Work to complete >> Every line below is to be copied exactly, with the pictures left out.
Input data below:
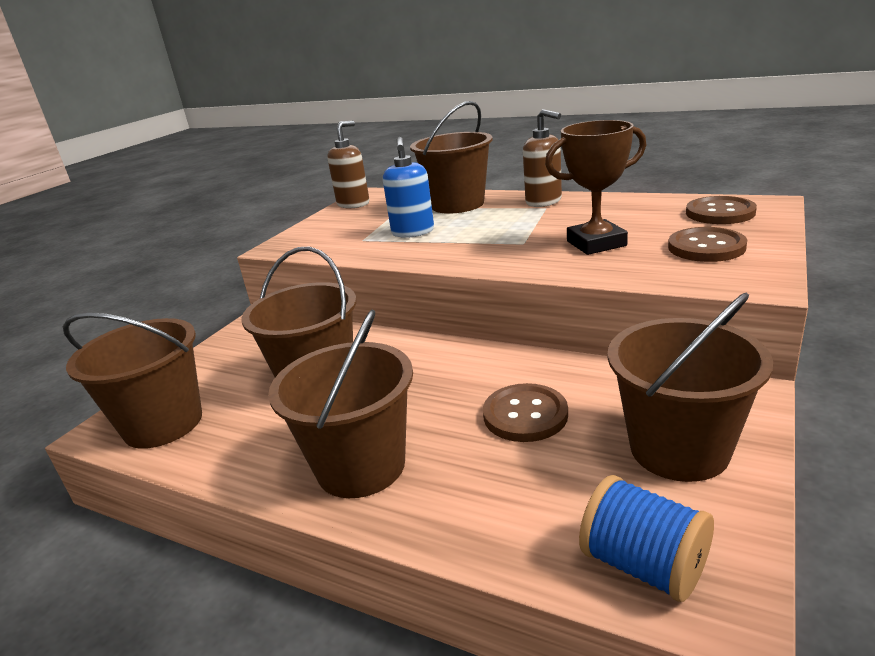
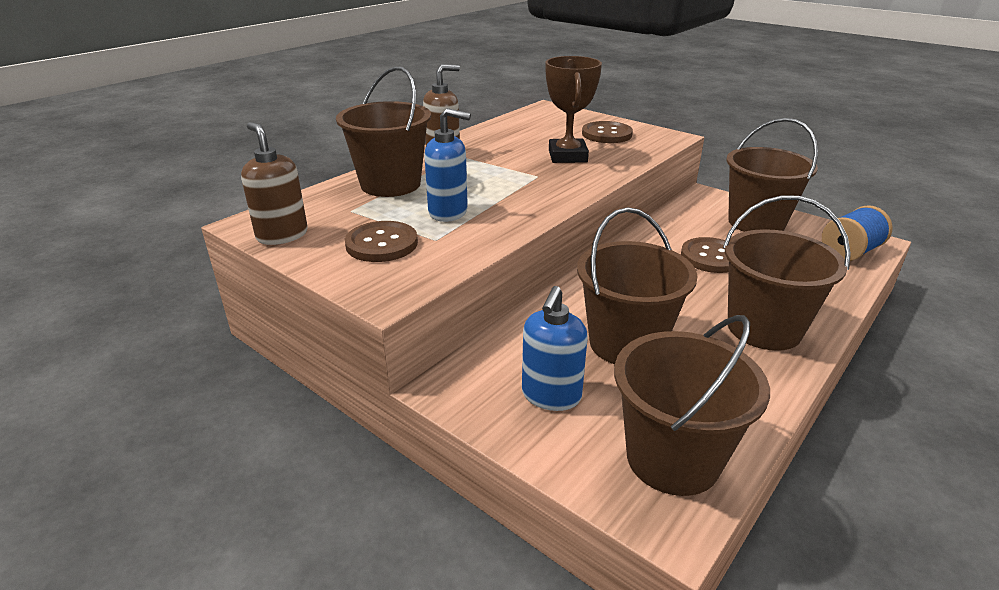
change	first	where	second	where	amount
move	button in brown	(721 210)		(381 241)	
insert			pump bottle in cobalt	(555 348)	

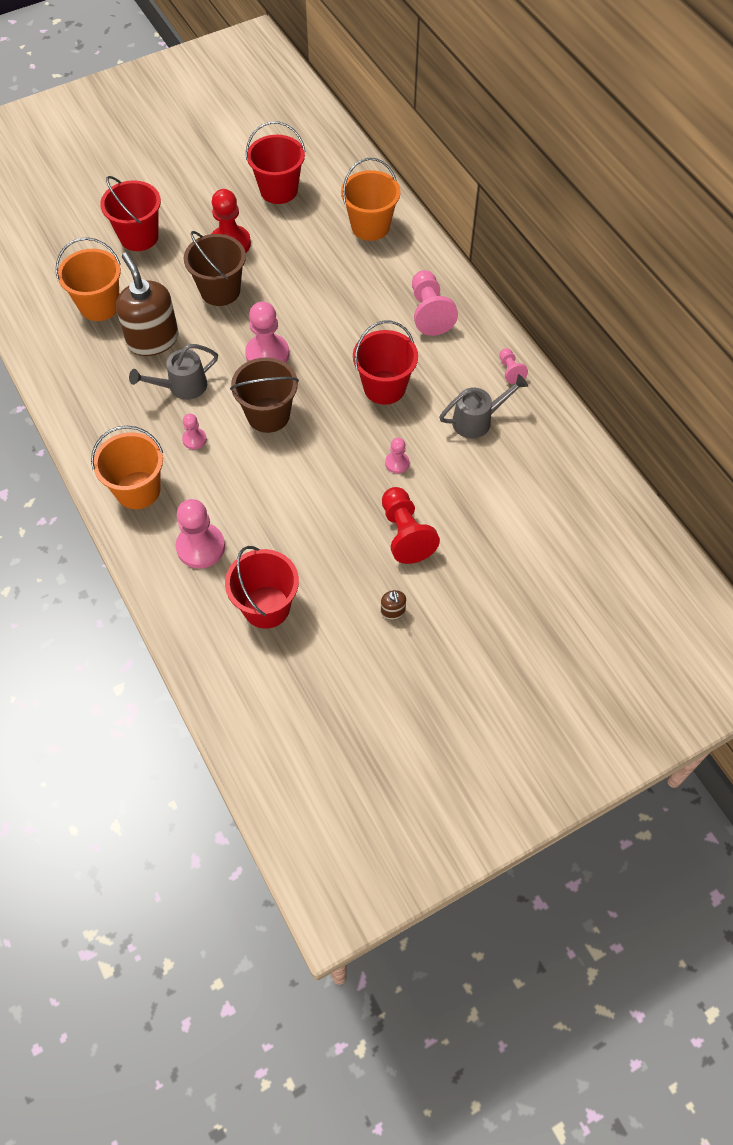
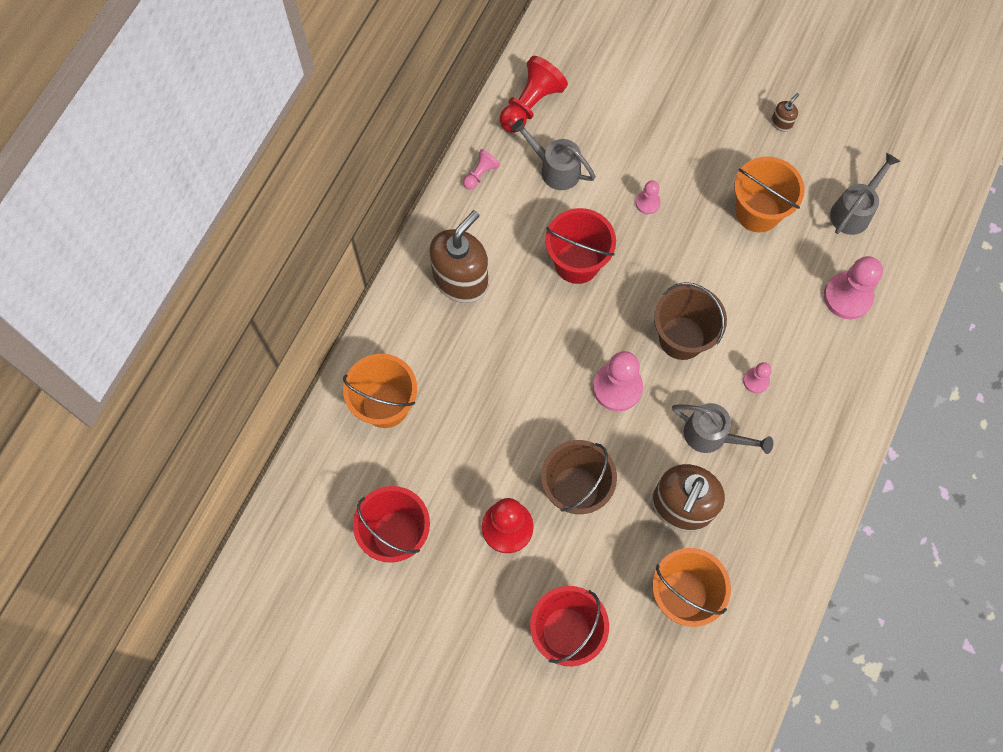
change	first	where	second	where	amount
move	bucket in bright orange	(127 467)		(769 194)	
replace	bucket in red	(262 587)	sprinkling can in grey	(865 194)	
move	game pawn in red	(411 525)		(534 94)	
replace	game pawn in pink	(435 303)	pump bottle in brown	(459 256)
End of Input data.
Task answer >>
change	first	where	second	where	amount
move	button in brown	(721 210)		(381 241)	
insert			pump bottle in cobalt	(555 348)	

change	first	where	second	where	amount
move	bucket in bright orange	(127 467)		(769 194)	
replace	bucket in red	(262 587)	sprinkling can in grey	(865 194)	
move	game pawn in red	(411 525)		(534 94)	
replace	game pawn in pink	(435 303)	pump bottle in brown	(459 256)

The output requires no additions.